**Required work:**
The line containing "(394, 247) = (373, 133): none" and every line after it, through the end of the records below, are to be reproduced exactly, with the pictures left out.

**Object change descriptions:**
==============================

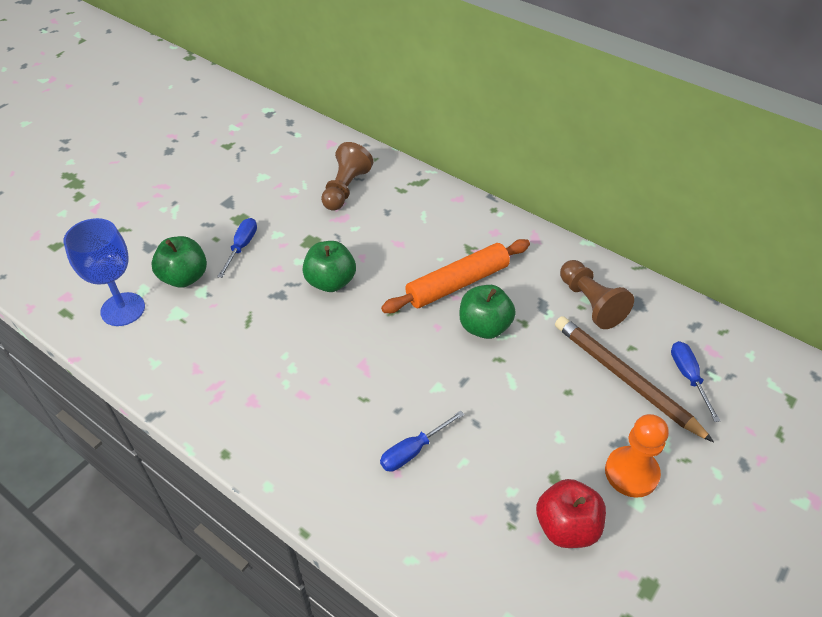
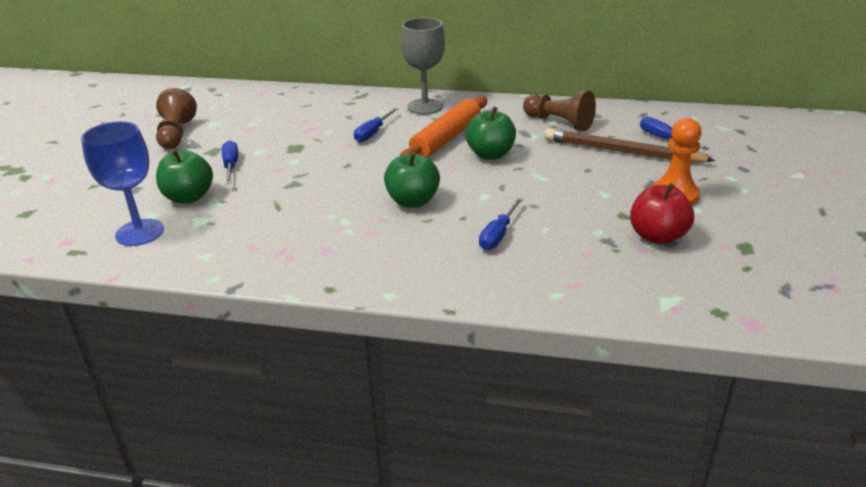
camera: 25 degrees left, 15 degrees down
(330, 282) = (335, 164): green apple -> green apple (413, 201)
(345, 188) = (299, 112): brown pawn -> brown pawn (176, 134)
(394, 247) = (373, 133): none -> blue screwdriver
(469, 224) = (425, 107): none -> grey goblet

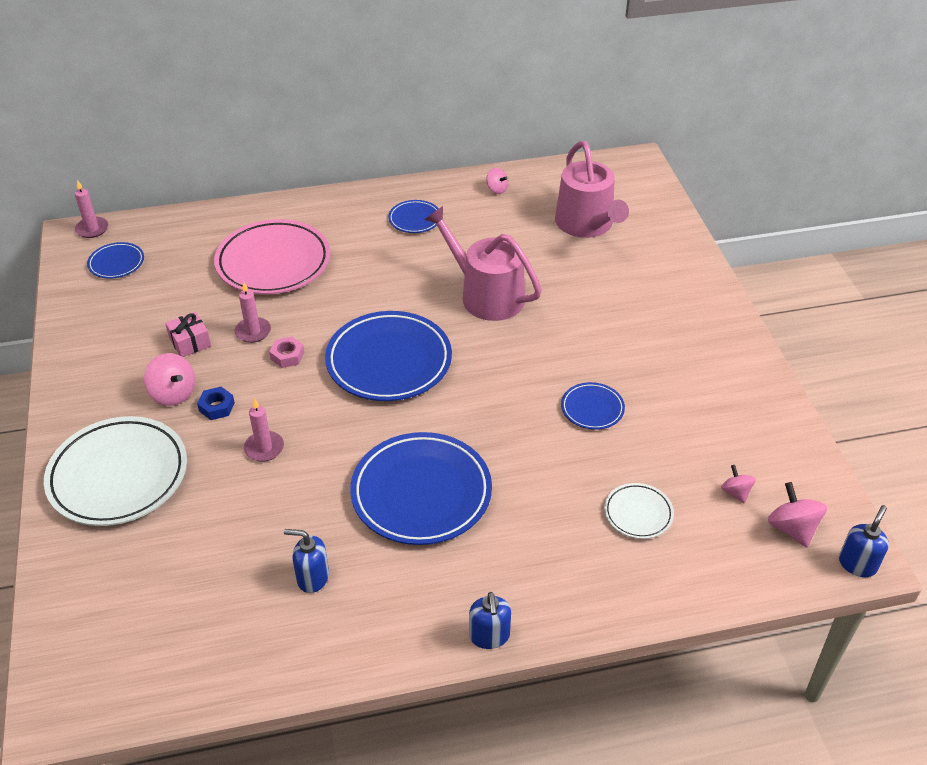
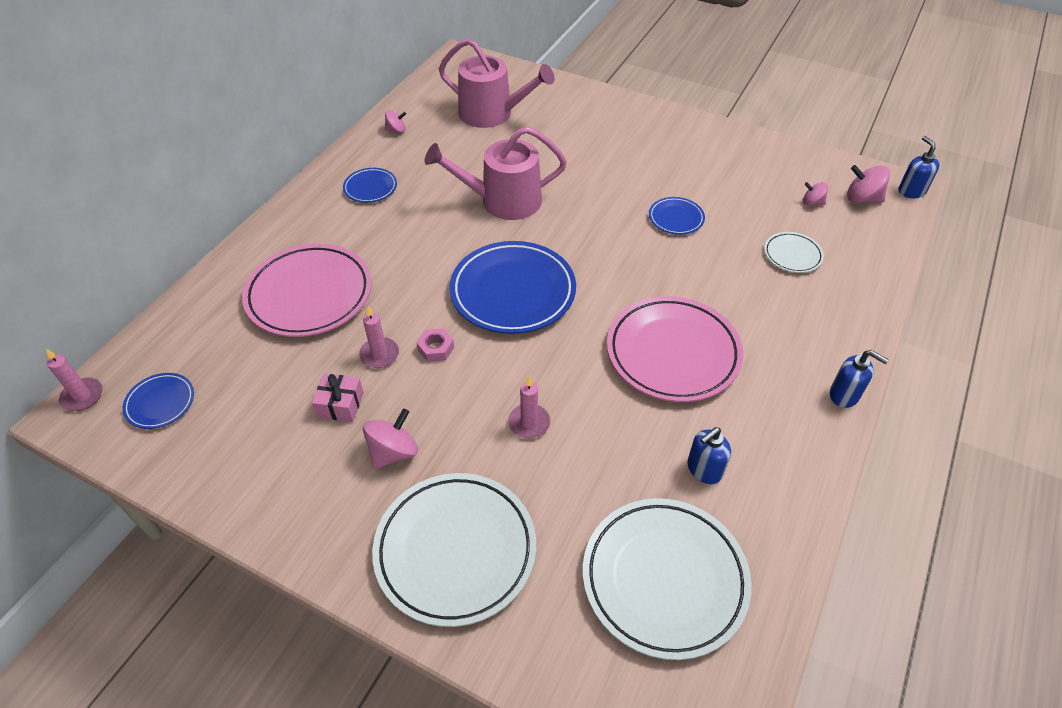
camera: 50 degrees left, 5 degrees up
(173, 393) = (393, 452): pink spinning top -> pink spinning top turned 45 degrees counterclockwise
(185, 606) = (664, 579): none -> white plate
(217, 407) = (445, 429): blue nut -> none
(421, 493) = (673, 353): blue plate -> pink plate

==============================

**Task output:**
(394, 247) = (373, 133): none -> blue screwdriver
(469, 224) = (425, 107): none -> grey goblet

camera: 50 degrees left, 5 degrees up
(173, 393) = (393, 452): pink spinning top -> pink spinning top turned 45 degrees counterclockwise
(185, 606) = (664, 579): none -> white plate
(217, 407) = (445, 429): blue nut -> none
(421, 493) = (673, 353): blue plate -> pink plate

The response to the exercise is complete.